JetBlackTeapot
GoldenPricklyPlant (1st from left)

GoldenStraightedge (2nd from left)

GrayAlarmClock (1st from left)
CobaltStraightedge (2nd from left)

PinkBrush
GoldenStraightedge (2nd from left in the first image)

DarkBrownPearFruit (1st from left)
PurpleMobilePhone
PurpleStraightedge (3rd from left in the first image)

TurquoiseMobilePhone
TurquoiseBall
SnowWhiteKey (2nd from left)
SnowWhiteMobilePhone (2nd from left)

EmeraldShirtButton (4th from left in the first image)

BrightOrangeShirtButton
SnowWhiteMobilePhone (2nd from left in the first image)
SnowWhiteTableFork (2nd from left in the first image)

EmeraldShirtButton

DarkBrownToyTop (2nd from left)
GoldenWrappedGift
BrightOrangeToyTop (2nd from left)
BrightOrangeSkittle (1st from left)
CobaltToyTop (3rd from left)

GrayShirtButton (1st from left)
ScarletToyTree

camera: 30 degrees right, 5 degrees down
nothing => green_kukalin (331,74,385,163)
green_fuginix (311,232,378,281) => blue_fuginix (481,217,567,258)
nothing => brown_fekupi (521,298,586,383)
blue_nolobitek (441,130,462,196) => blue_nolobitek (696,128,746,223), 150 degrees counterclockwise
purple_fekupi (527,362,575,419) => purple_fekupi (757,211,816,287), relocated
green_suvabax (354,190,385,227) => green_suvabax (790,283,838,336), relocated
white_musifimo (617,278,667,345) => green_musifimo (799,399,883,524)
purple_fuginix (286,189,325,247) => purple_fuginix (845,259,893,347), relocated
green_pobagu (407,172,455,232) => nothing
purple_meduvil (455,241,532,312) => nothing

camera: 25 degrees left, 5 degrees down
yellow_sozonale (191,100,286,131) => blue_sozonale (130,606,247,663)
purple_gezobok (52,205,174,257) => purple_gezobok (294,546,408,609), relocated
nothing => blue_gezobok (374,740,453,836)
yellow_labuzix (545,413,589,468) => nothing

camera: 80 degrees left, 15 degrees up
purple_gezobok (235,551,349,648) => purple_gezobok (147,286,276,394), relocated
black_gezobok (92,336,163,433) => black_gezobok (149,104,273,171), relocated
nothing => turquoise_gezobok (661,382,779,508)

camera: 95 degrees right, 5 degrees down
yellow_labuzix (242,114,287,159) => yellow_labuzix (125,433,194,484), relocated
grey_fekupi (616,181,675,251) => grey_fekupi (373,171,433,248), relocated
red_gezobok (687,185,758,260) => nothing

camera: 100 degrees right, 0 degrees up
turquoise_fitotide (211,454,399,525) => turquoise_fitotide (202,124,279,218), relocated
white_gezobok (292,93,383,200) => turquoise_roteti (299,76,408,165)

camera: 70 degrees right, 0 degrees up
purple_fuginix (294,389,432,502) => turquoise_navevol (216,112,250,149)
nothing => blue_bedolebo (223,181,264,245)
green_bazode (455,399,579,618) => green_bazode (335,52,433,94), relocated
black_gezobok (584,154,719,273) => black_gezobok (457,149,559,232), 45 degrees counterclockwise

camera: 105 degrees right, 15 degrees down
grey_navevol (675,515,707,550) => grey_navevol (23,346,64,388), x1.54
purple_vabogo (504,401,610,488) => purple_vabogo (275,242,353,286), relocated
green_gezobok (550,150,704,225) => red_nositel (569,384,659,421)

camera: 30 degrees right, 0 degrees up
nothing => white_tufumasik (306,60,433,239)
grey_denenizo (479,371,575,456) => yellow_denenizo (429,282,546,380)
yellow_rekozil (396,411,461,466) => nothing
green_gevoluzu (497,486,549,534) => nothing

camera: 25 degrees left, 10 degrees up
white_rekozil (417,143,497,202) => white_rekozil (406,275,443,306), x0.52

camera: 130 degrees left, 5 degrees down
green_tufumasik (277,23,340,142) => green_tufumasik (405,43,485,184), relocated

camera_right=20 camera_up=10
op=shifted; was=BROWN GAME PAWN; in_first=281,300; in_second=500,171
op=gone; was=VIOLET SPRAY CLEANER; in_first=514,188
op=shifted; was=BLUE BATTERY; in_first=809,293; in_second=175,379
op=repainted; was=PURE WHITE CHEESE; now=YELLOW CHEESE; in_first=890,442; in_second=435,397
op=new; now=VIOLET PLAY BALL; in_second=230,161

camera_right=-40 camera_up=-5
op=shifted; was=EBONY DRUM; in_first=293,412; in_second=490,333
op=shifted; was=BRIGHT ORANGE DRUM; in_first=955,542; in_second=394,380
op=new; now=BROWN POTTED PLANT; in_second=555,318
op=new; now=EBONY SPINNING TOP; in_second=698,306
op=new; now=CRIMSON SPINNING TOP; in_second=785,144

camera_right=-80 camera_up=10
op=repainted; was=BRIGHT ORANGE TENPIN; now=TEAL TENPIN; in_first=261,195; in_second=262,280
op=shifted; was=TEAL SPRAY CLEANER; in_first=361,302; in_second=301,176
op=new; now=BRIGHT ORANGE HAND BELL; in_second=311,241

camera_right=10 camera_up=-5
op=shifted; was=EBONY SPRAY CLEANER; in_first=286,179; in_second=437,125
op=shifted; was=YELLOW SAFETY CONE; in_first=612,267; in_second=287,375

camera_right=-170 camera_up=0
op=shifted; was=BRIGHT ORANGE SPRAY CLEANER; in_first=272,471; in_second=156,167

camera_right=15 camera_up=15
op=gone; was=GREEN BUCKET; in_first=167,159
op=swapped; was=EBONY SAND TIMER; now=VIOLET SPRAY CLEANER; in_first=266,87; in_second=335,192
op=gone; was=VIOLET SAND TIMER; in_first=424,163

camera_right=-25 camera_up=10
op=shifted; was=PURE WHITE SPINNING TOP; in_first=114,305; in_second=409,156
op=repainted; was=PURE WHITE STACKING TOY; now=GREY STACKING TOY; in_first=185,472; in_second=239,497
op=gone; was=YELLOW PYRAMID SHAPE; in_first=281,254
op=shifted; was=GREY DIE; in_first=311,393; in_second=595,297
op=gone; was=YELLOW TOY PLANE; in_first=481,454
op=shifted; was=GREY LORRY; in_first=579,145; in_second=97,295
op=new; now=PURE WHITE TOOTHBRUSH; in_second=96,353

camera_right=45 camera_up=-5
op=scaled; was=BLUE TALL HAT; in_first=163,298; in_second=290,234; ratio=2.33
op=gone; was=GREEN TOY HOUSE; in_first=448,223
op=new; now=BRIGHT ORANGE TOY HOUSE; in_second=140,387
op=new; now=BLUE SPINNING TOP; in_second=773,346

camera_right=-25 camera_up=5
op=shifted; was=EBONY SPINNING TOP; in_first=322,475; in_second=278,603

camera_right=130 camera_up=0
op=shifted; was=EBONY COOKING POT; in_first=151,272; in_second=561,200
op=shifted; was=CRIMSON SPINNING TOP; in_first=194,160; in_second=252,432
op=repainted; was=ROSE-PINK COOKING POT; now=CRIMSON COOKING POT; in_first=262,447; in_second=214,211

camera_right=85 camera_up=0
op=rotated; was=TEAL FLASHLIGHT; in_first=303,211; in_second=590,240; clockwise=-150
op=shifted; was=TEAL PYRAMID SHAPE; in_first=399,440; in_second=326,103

PROMPT >>
Reproduce all the data precisely, word for word.

REPLY TO THE TASK >>
JetBlackTeapot
GoldenPricklyPlant (1st from left)

GoldenStraightedge (2nd from left)

GrayAlarmClock (1st from left)
CobaltStraightedge (2nd from left)

PinkBrush
GoldenStraightedge (2nd from left in the first image)

DarkBrownPearFruit (1st from left)
PurpleMobilePhone
PurpleStraightedge (3rd from left in the first image)

TurquoiseMobilePhone
TurquoiseBall
SnowWhiteKey (2nd from left)
SnowWhiteMobilePhone (2nd from left)

EmeraldShirtButton (4th from left in the first image)

BrightOrangeShirtButton
SnowWhiteMobilePhone (2nd from left in the first image)
SnowWhiteTableFork (2nd from left in the first image)

EmeraldShirtButton

DarkBrownToyTop (2nd from left)
GoldenWrappedGift
BrightOrangeToyTop (2nd from left)
BrightOrangeSkittle (1st from left)
CobaltToyTop (3rd from left)

GrayShirtButton (1st from left)
ScarletToyTree

camera: 30 degrees right, 5 degrees down
nothing => green_kukalin (331,74,385,163)
green_fuginix (311,232,378,281) => blue_fuginix (481,217,567,258)
nothing => brown_fekupi (521,298,586,383)
blue_nolobitek (441,130,462,196) => blue_nolobitek (696,128,746,223), 150 degrees counterclockwise
purple_fekupi (527,362,575,419) => purple_fekupi (757,211,816,287), relocated
green_suvabax (354,190,385,227) => green_suvabax (790,283,838,336), relocated
white_musifimo (617,278,667,345) => green_musifimo (799,399,883,524)
purple_fuginix (286,189,325,247) => purple_fuginix (845,259,893,347), relocated
green_pobagu (407,172,455,232) => nothing
purple_meduvil (455,241,532,312) => nothing

camera: 25 degrees left, 5 degrees down
yellow_sozonale (191,100,286,131) => blue_sozonale (130,606,247,663)
purple_gezobok (52,205,174,257) => purple_gezobok (294,546,408,609), relocated
nothing => blue_gezobok (374,740,453,836)
yellow_labuzix (545,413,589,468) => nothing

camera: 80 degrees left, 15 degrees up
purple_gezobok (235,551,349,648) => purple_gezobok (147,286,276,394), relocated
black_gezobok (92,336,163,433) => black_gezobok (149,104,273,171), relocated
nothing => turquoise_gezobok (661,382,779,508)

camera: 95 degrees right, 5 degrees down
yellow_labuzix (242,114,287,159) => yellow_labuzix (125,433,194,484), relocated
grey_fekupi (616,181,675,251) => grey_fekupi (373,171,433,248), relocated
red_gezobok (687,185,758,260) => nothing

camera: 100 degrees right, 0 degrees up
turquoise_fitotide (211,454,399,525) => turquoise_fitotide (202,124,279,218), relocated
white_gezobok (292,93,383,200) => turquoise_roteti (299,76,408,165)

camera: 70 degrees right, 0 degrees up
purple_fuginix (294,389,432,502) => turquoise_navevol (216,112,250,149)
nothing => blue_bedolebo (223,181,264,245)
green_bazode (455,399,579,618) => green_bazode (335,52,433,94), relocated
black_gezobok (584,154,719,273) => black_gezobok (457,149,559,232), 45 degrees counterclockwise

camera: 105 degrees right, 15 degrees down
grey_navevol (675,515,707,550) => grey_navevol (23,346,64,388), x1.54
purple_vabogo (504,401,610,488) => purple_vabogo (275,242,353,286), relocated
green_gezobok (550,150,704,225) => red_nositel (569,384,659,421)

camera: 30 degrees right, 0 degrees up
nothing => white_tufumasik (306,60,433,239)
grey_denenizo (479,371,575,456) => yellow_denenizo (429,282,546,380)
yellow_rekozil (396,411,461,466) => nothing
green_gevoluzu (497,486,549,534) => nothing

camera: 25 degrees left, 10 degrees up
white_rekozil (417,143,497,202) => white_rekozil (406,275,443,306), x0.52

camera: 130 degrees left, 5 degrees down
green_tufumasik (277,23,340,142) => green_tufumasik (405,43,485,184), relocated

camera_right=20 camera_up=10
op=shifted; was=BROWN GAME PAWN; in_first=281,300; in_second=500,171
op=gone; was=VIOLET SPRAY CLEANER; in_first=514,188
op=shifted; was=BLUE BATTERY; in_first=809,293; in_second=175,379
op=repainted; was=PURE WHITE CHEESE; now=YELLOW CHEESE; in_first=890,442; in_second=435,397
op=new; now=VIOLET PLAY BALL; in_second=230,161

camera_right=-40 camera_up=-5
op=shifted; was=EBONY DRUM; in_first=293,412; in_second=490,333
op=shifted; was=BRIGHT ORANGE DRUM; in_first=955,542; in_second=394,380
op=new; now=BROWN POTTED PLANT; in_second=555,318
op=new; now=EBONY SPINNING TOP; in_second=698,306
op=new; now=CRIMSON SPINNING TOP; in_second=785,144

camera_right=-80 camera_up=10
op=repainted; was=BRIGHT ORANGE TENPIN; now=TEAL TENPIN; in_first=261,195; in_second=262,280
op=shifted; was=TEAL SPRAY CLEANER; in_first=361,302; in_second=301,176
op=new; now=BRIGHT ORANGE HAND BELL; in_second=311,241

camera_right=10 camera_up=-5
op=shifted; was=EBONY SPRAY CLEANER; in_first=286,179; in_second=437,125
op=shifted; was=YELLOW SAFETY CONE; in_first=612,267; in_second=287,375

camera_right=-170 camera_up=0
op=shifted; was=BRIGHT ORANGE SPRAY CLEANER; in_first=272,471; in_second=156,167

camera_right=15 camera_up=15
op=gone; was=GREEN BUCKET; in_first=167,159
op=swapped; was=EBONY SAND TIMER; now=VIOLET SPRAY CLEANER; in_first=266,87; in_second=335,192
op=gone; was=VIOLET SAND TIMER; in_first=424,163

camera_right=-25 camera_up=10
op=shifted; was=PURE WHITE SPINNING TOP; in_first=114,305; in_second=409,156
op=repainted; was=PURE WHITE STACKING TOY; now=GREY STACKING TOY; in_first=185,472; in_second=239,497
op=gone; was=YELLOW PYRAMID SHAPE; in_first=281,254
op=shifted; was=GREY DIE; in_first=311,393; in_second=595,297
op=gone; was=YELLOW TOY PLANE; in_first=481,454
op=shifted; was=GREY LORRY; in_first=579,145; in_second=97,295
op=new; now=PURE WHITE TOOTHBRUSH; in_second=96,353

camera_right=45 camera_up=-5
op=scaled; was=BLUE TALL HAT; in_first=163,298; in_second=290,234; ratio=2.33
op=gone; was=GREEN TOY HOUSE; in_first=448,223
op=new; now=BRIGHT ORANGE TOY HOUSE; in_second=140,387
op=new; now=BLUE SPINNING TOP; in_second=773,346

camera_right=-25 camera_up=5
op=shifted; was=EBONY SPINNING TOP; in_first=322,475; in_second=278,603

camera_right=130 camera_up=0
op=shifted; was=EBONY COOKING POT; in_first=151,272; in_second=561,200
op=shifted; was=CRIMSON SPINNING TOP; in_first=194,160; in_second=252,432
op=repainted; was=ROSE-PINK COOKING POT; now=CRIMSON COOKING POT; in_first=262,447; in_second=214,211

camera_right=85 camera_up=0
op=rotated; was=TEAL FLASHLIGHT; in_first=303,211; in_second=590,240; clockwise=-150
op=shifted; was=TEAL PYRAMID SHAPE; in_first=399,440; in_second=326,103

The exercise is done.